[WHAT YOU NEED TO DO]:
Each record is to be copied exactly, with its pictures left behind.

[AVAILABLE RECORDS]:
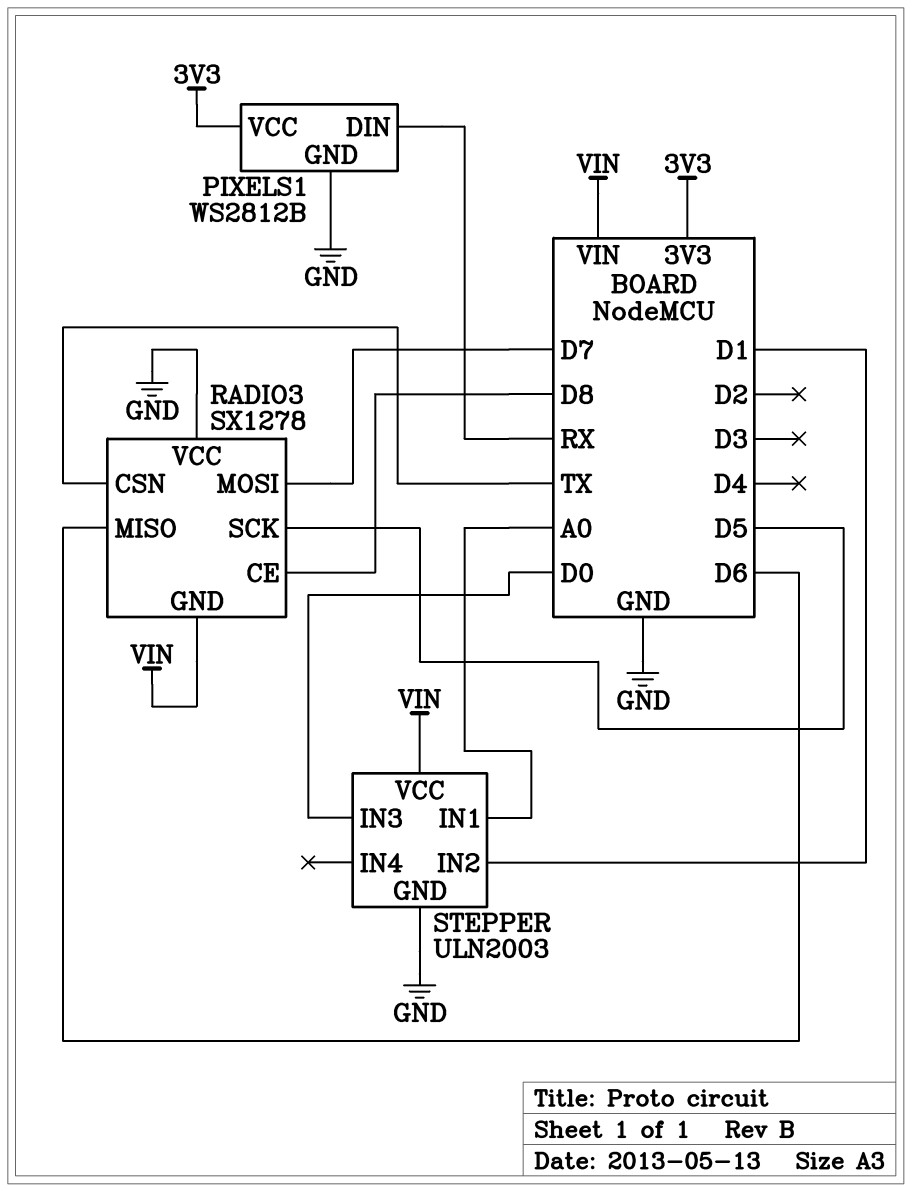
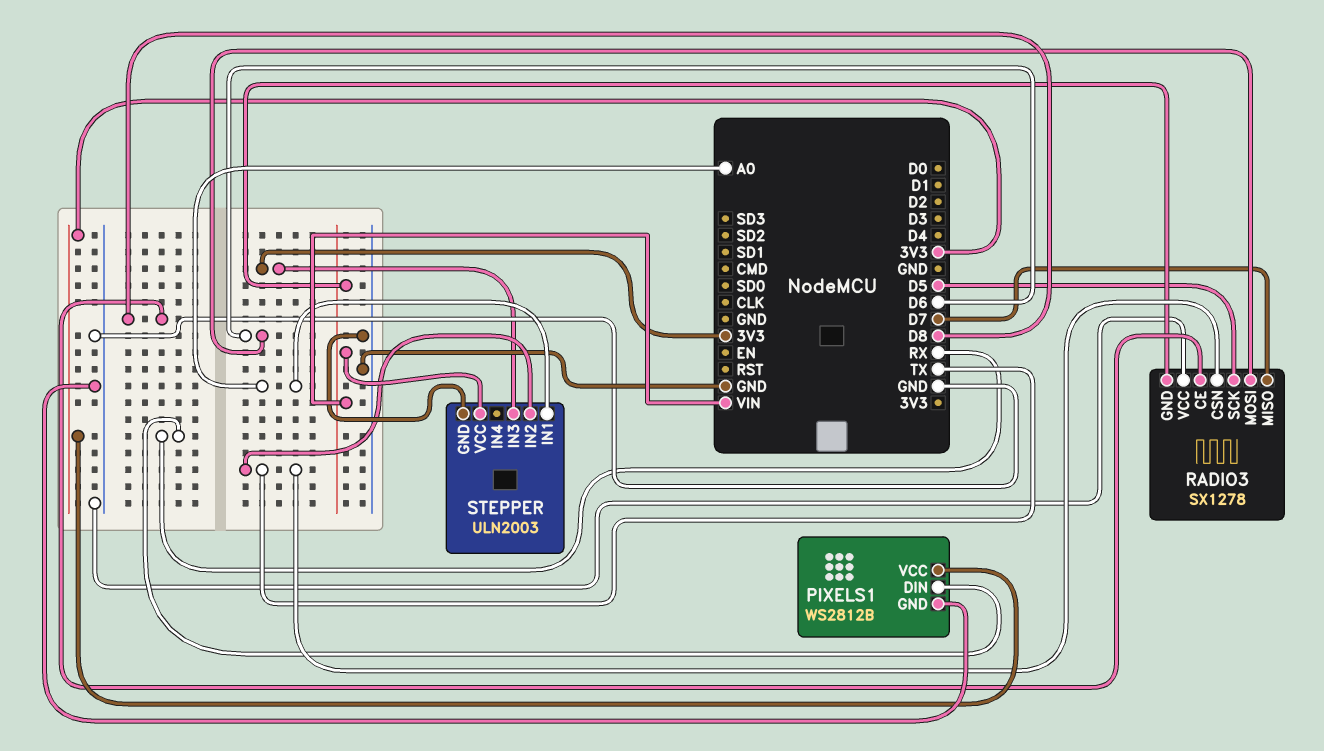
RADIO3 pin MISO: D6 -> D7
RADIO3 pin MOSI: D7 -> D6
STEPPER pin IN2: D1 -> TX
STEPPER pin IN3: D0 -> 3V3

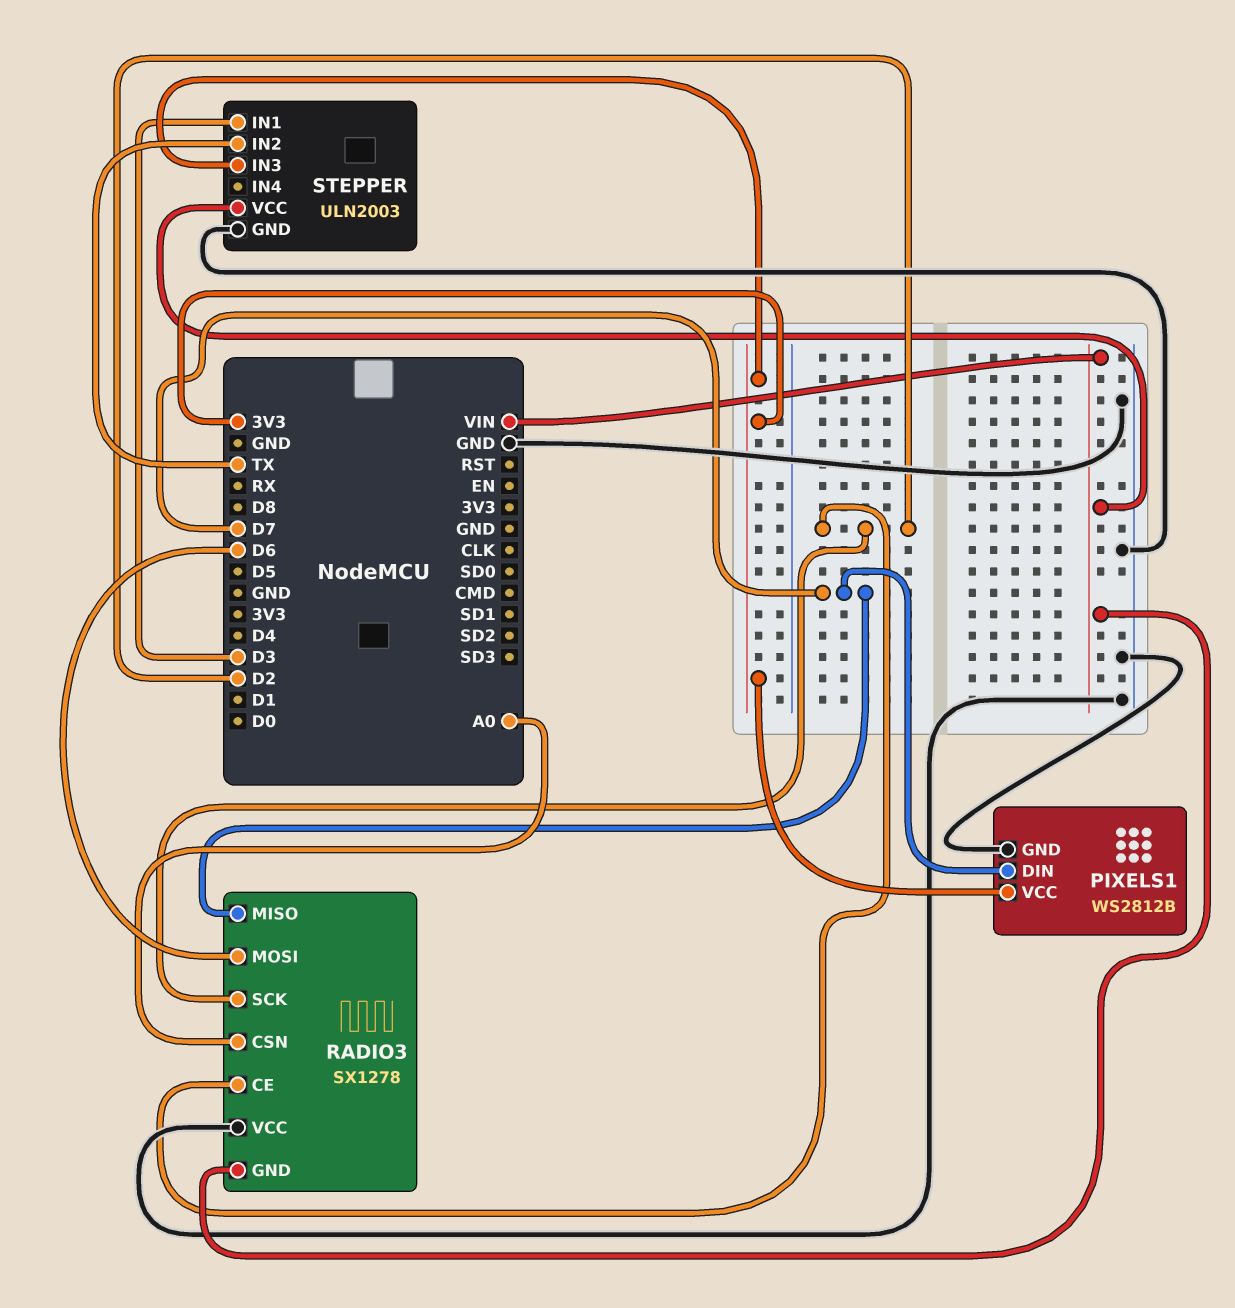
PIXELS1 pin DIN: RX -> D7
RADIO3 pin CE: D8 -> D2
RADIO3 pin CSN: TX -> A0
RADIO3 pin SCK: D5 -> D2
STEPPER pin IN1: A0 -> D3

[TASK RESPONSE]:
RADIO3 pin MISO: D6 -> D7
RADIO3 pin MOSI: D7 -> D6
STEPPER pin IN2: D1 -> TX
STEPPER pin IN3: D0 -> 3V3

PIXELS1 pin DIN: RX -> D7
RADIO3 pin CE: D8 -> D2
RADIO3 pin CSN: TX -> A0
RADIO3 pin SCK: D5 -> D2
STEPPER pin IN1: A0 -> D3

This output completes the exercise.